* ACTIVITY *
A faithful copy without images is required: write out all the records exactly.

---- SUPPLIED RECORDS

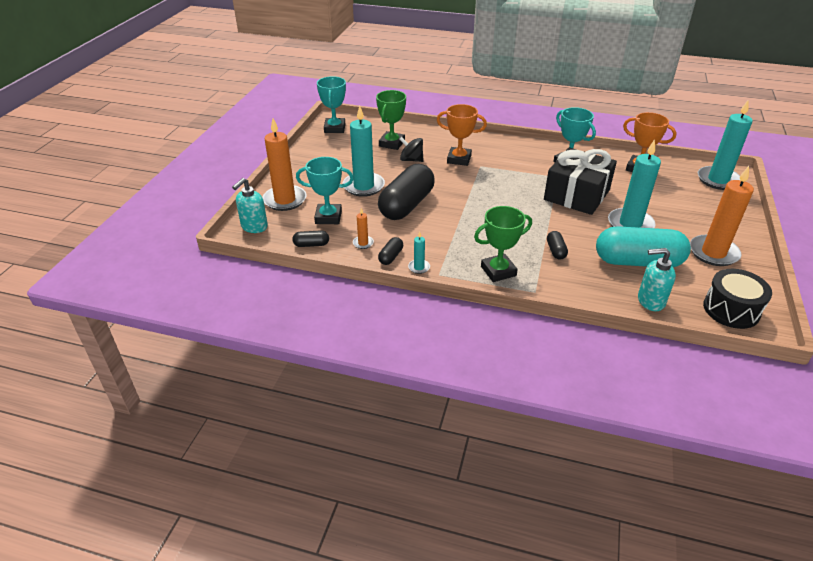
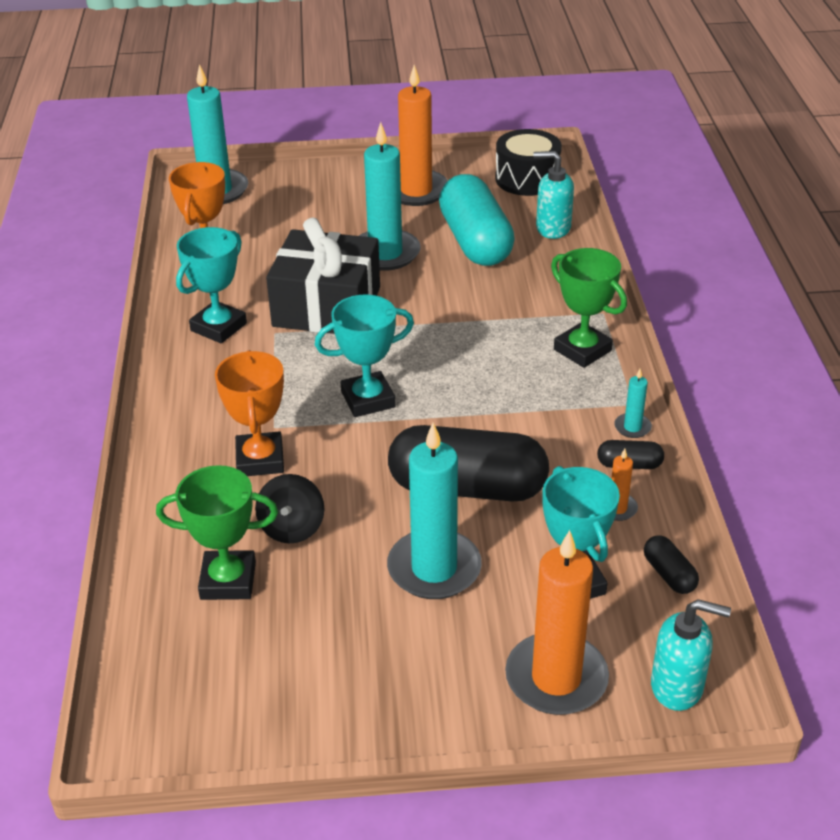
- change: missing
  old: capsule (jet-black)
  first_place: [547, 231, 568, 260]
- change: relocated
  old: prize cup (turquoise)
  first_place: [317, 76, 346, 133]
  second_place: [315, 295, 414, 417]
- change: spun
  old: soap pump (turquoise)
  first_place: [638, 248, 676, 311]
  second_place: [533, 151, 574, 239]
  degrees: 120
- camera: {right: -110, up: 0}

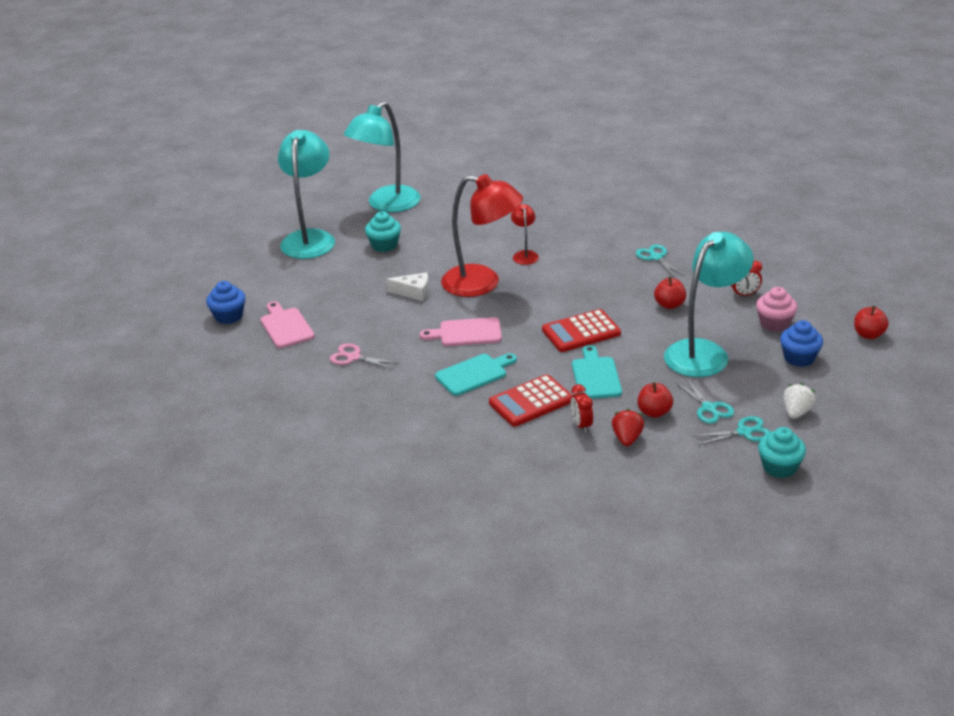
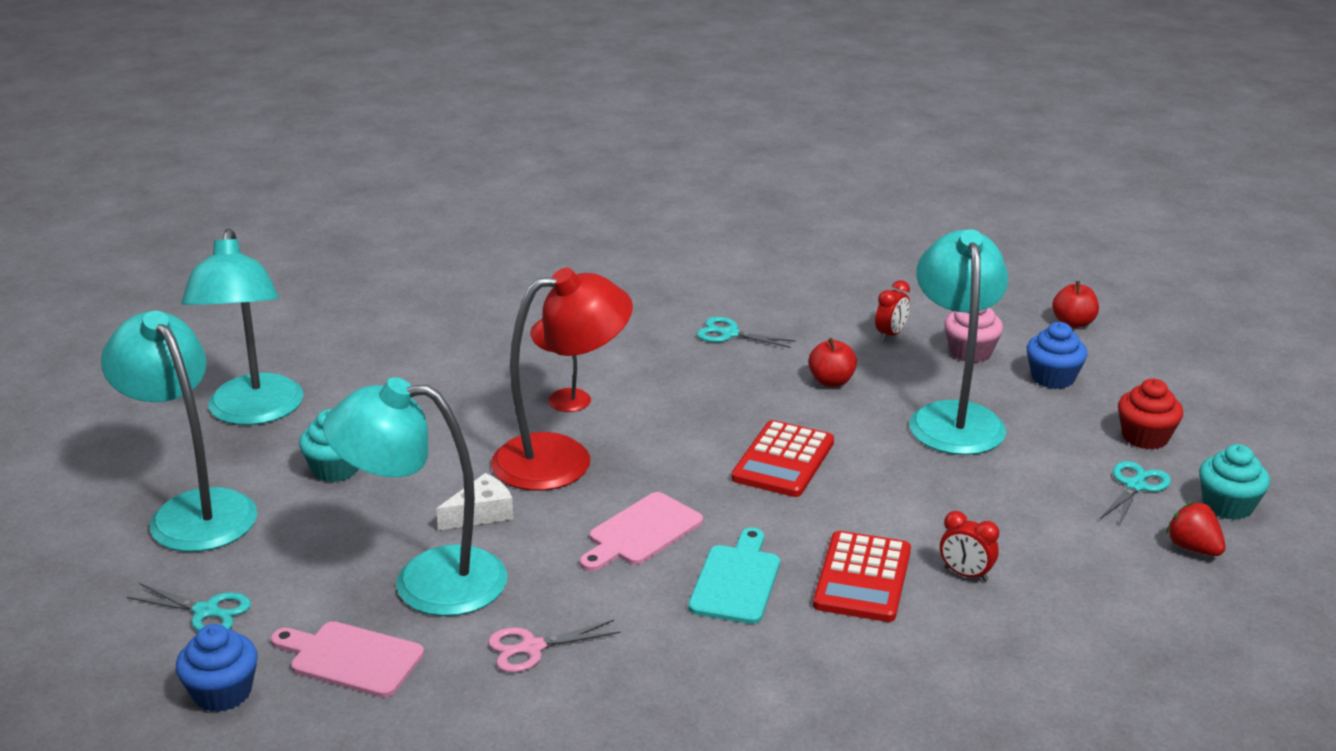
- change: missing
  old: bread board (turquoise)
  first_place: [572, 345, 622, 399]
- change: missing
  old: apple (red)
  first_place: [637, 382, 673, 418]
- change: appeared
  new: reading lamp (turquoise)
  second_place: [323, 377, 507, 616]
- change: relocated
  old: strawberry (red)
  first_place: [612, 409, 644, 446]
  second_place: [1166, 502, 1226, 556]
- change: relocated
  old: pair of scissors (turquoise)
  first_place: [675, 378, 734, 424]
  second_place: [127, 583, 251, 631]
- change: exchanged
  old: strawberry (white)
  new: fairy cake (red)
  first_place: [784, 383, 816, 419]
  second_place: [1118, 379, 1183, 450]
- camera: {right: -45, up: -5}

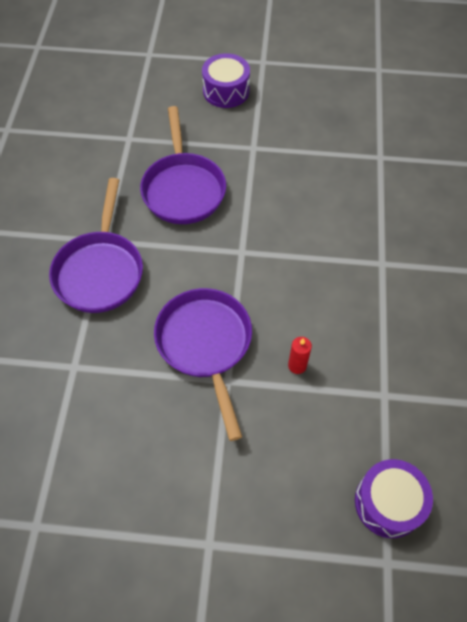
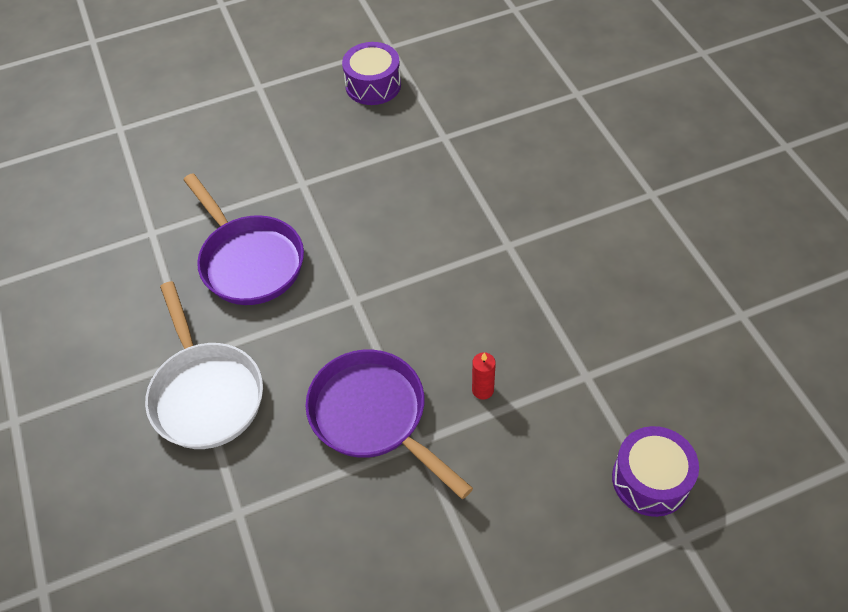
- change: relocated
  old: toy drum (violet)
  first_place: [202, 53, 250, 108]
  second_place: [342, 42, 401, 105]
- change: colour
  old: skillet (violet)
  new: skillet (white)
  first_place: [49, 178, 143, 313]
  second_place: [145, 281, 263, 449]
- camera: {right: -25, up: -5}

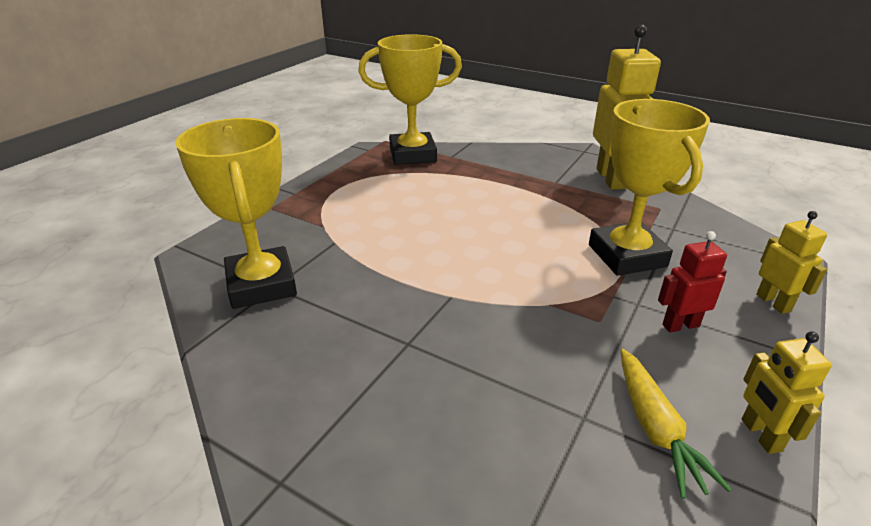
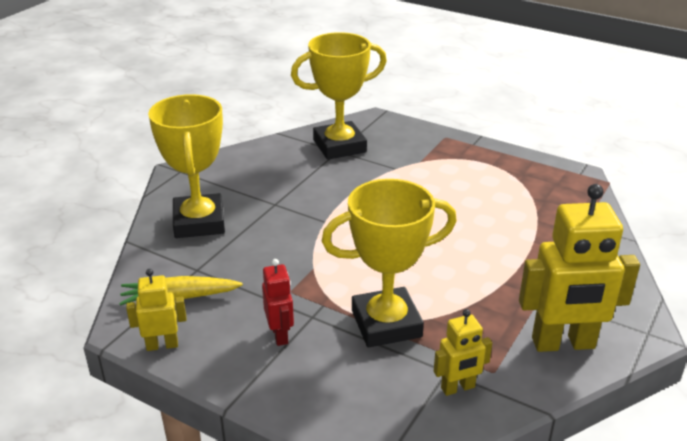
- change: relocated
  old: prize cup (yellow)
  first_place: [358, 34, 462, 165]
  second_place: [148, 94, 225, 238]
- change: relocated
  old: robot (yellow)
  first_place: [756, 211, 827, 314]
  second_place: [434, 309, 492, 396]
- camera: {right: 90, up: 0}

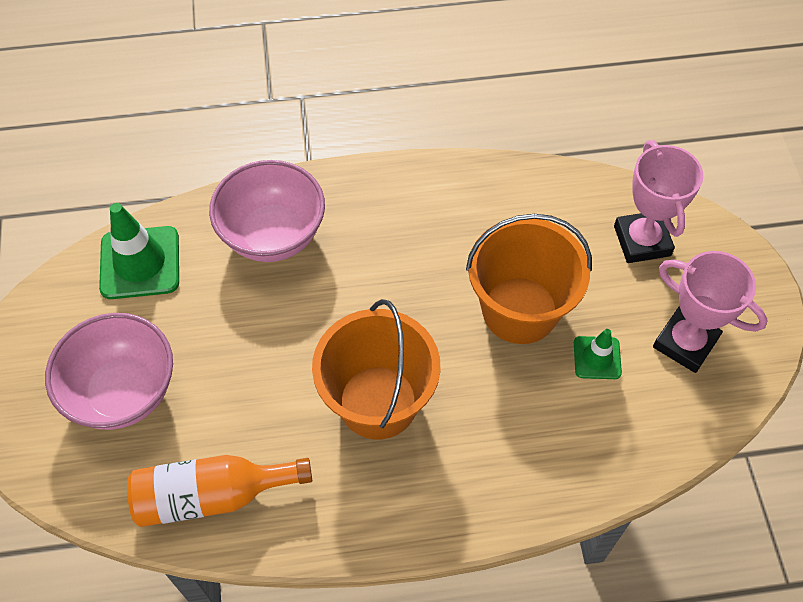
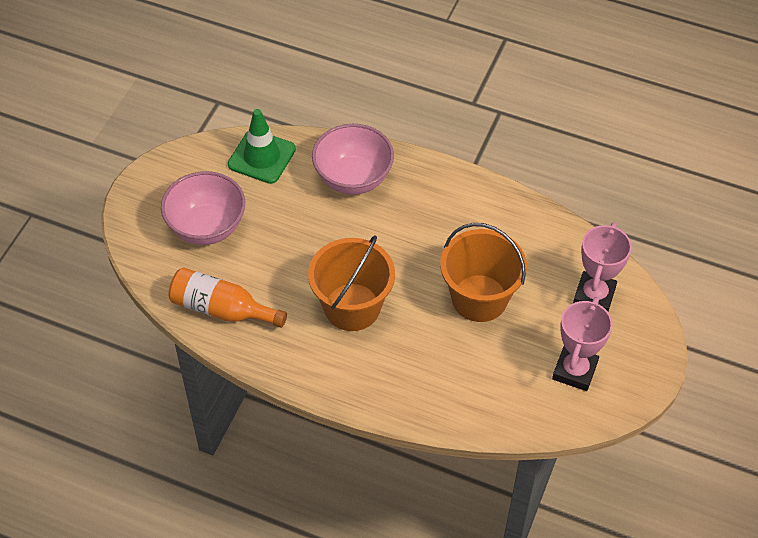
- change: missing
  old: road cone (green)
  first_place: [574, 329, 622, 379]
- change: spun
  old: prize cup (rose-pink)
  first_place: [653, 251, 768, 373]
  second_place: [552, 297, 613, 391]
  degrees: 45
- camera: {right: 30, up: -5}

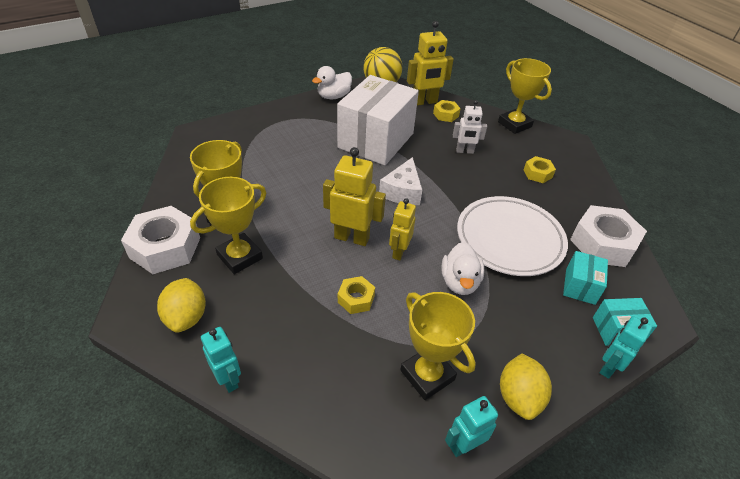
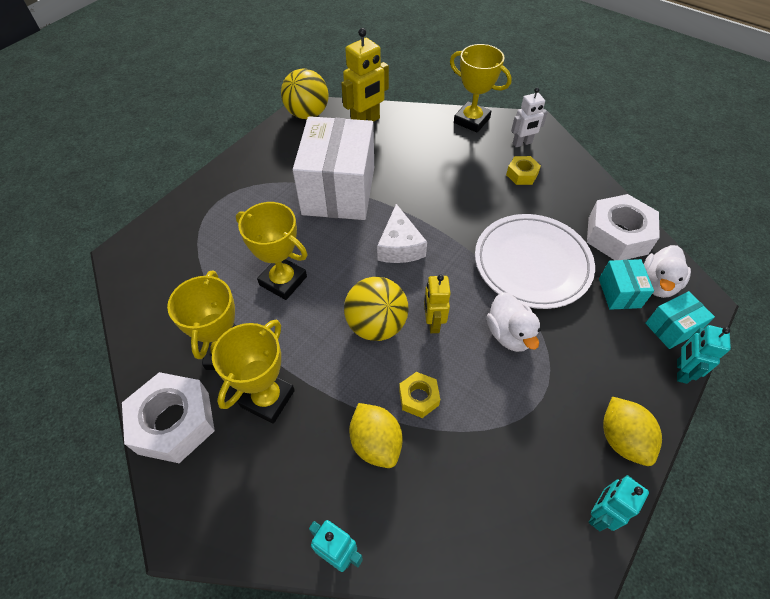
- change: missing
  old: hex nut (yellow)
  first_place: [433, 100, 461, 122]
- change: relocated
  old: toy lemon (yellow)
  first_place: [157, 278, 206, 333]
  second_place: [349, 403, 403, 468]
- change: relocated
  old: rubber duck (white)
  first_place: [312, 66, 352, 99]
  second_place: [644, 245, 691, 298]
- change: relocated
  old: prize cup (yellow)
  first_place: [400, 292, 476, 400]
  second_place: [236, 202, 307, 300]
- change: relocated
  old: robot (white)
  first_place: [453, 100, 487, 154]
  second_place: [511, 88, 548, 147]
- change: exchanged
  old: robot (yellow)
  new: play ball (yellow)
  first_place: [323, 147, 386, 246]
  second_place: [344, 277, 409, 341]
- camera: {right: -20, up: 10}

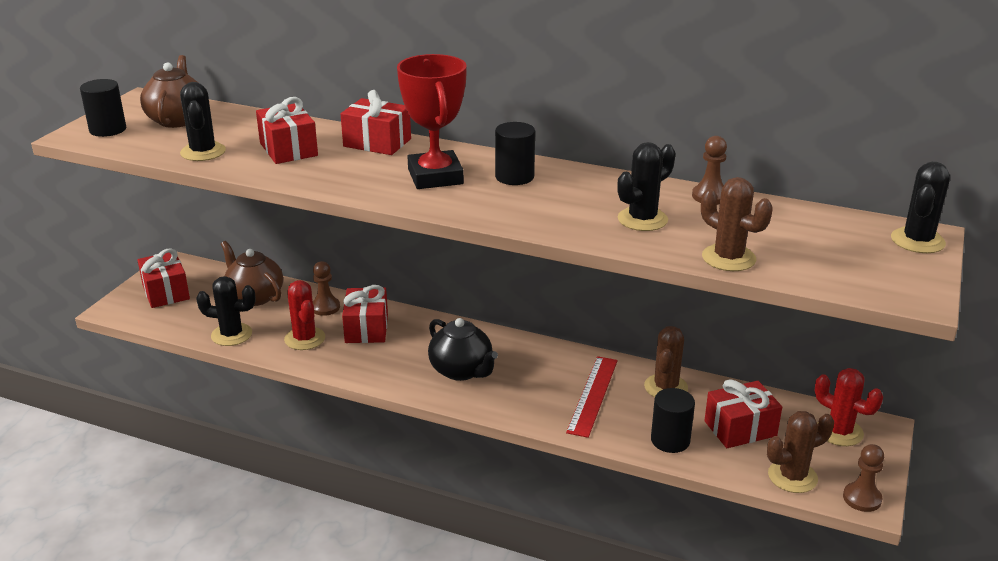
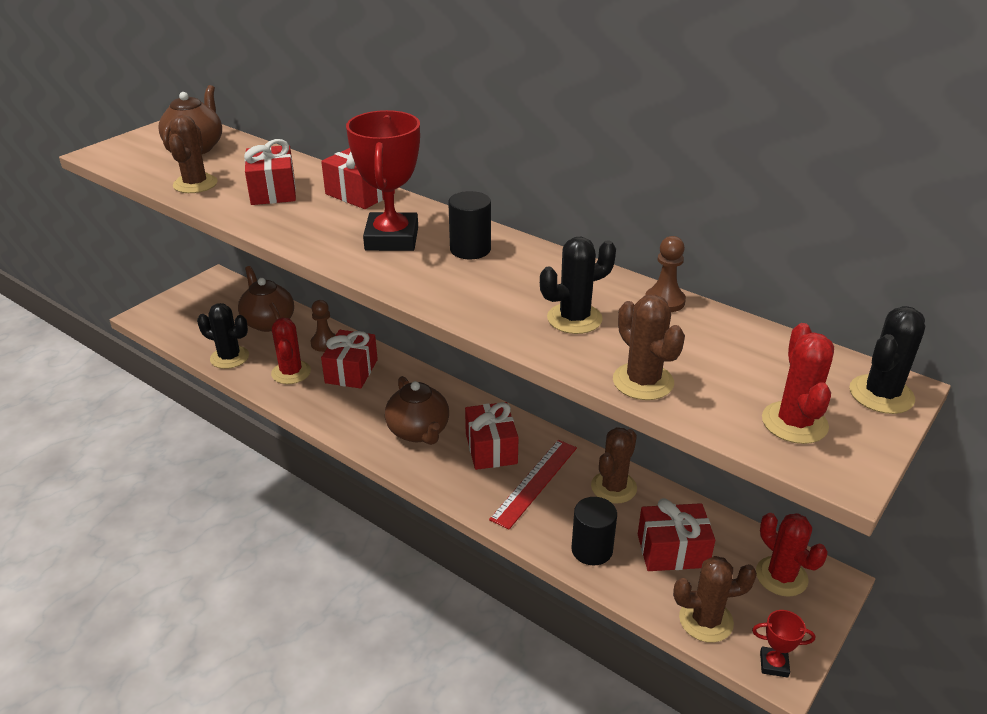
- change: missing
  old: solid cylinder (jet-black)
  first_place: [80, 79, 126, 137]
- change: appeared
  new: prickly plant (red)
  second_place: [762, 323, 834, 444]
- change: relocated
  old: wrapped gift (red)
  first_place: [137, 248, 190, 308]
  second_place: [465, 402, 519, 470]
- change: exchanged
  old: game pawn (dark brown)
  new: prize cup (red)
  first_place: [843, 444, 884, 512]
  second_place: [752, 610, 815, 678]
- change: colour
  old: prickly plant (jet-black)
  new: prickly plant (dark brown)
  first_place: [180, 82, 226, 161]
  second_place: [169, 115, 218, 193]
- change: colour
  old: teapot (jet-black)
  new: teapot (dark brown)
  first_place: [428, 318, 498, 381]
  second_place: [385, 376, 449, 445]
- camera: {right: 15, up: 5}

--------

* RESULT OF THIS TASK *
- change: missing
  old: capsule (jet-black)
  first_place: [547, 231, 568, 260]
- change: relocated
  old: prize cup (turquoise)
  first_place: [317, 76, 346, 133]
  second_place: [315, 295, 414, 417]
- change: spun
  old: soap pump (turquoise)
  first_place: [638, 248, 676, 311]
  second_place: [533, 151, 574, 239]
  degrees: 120
- camera: {right: -110, up: 0}

- change: missing
  old: bread board (turquoise)
  first_place: [572, 345, 622, 399]
- change: missing
  old: apple (red)
  first_place: [637, 382, 673, 418]
- change: appeared
  new: reading lamp (turquoise)
  second_place: [323, 377, 507, 616]
- change: relocated
  old: strawberry (red)
  first_place: [612, 409, 644, 446]
  second_place: [1166, 502, 1226, 556]
- change: relocated
  old: pair of scissors (turquoise)
  first_place: [675, 378, 734, 424]
  second_place: [127, 583, 251, 631]
- change: exchanged
  old: strawberry (white)
  new: fairy cake (red)
  first_place: [784, 383, 816, 419]
  second_place: [1118, 379, 1183, 450]
- camera: {right: -45, up: -5}

- change: relocated
  old: toy drum (violet)
  first_place: [202, 53, 250, 108]
  second_place: [342, 42, 401, 105]
- change: colour
  old: skillet (violet)
  new: skillet (white)
  first_place: [49, 178, 143, 313]
  second_place: [145, 281, 263, 449]
- camera: {right: -25, up: -5}

- change: relocated
  old: prize cup (yellow)
  first_place: [358, 34, 462, 165]
  second_place: [148, 94, 225, 238]
- change: relocated
  old: robot (yellow)
  first_place: [756, 211, 827, 314]
  second_place: [434, 309, 492, 396]
- camera: {right: 90, up: 0}

- change: missing
  old: road cone (green)
  first_place: [574, 329, 622, 379]
- change: spun
  old: prize cup (rose-pink)
  first_place: [653, 251, 768, 373]
  second_place: [552, 297, 613, 391]
  degrees: 45
- camera: {right: 30, up: -5}

- change: missing
  old: hex nut (yellow)
  first_place: [433, 100, 461, 122]
- change: relocated
  old: toy lemon (yellow)
  first_place: [157, 278, 206, 333]
  second_place: [349, 403, 403, 468]
- change: relocated
  old: rubber duck (white)
  first_place: [312, 66, 352, 99]
  second_place: [644, 245, 691, 298]
- change: relocated
  old: prize cup (yellow)
  first_place: [400, 292, 476, 400]
  second_place: [236, 202, 307, 300]
- change: relocated
  old: robot (white)
  first_place: [453, 100, 487, 154]
  second_place: [511, 88, 548, 147]
- change: exchanged
  old: robot (yellow)
  new: play ball (yellow)
  first_place: [323, 147, 386, 246]
  second_place: [344, 277, 409, 341]
- camera: {right: -20, up: 10}

- change: missing
  old: solid cylinder (jet-black)
  first_place: [80, 79, 126, 137]
- change: appeared
  new: prickly plant (red)
  second_place: [762, 323, 834, 444]
- change: relocated
  old: wrapped gift (red)
  first_place: [137, 248, 190, 308]
  second_place: [465, 402, 519, 470]
- change: exchanged
  old: game pawn (dark brown)
  new: prize cup (red)
  first_place: [843, 444, 884, 512]
  second_place: [752, 610, 815, 678]
- change: colour
  old: prickly plant (jet-black)
  new: prickly plant (dark brown)
  first_place: [180, 82, 226, 161]
  second_place: [169, 115, 218, 193]
- change: colour
  old: teapot (jet-black)
  new: teapot (dark brown)
  first_place: [428, 318, 498, 381]
  second_place: [385, 376, 449, 445]
- camera: {right: 15, up: 5}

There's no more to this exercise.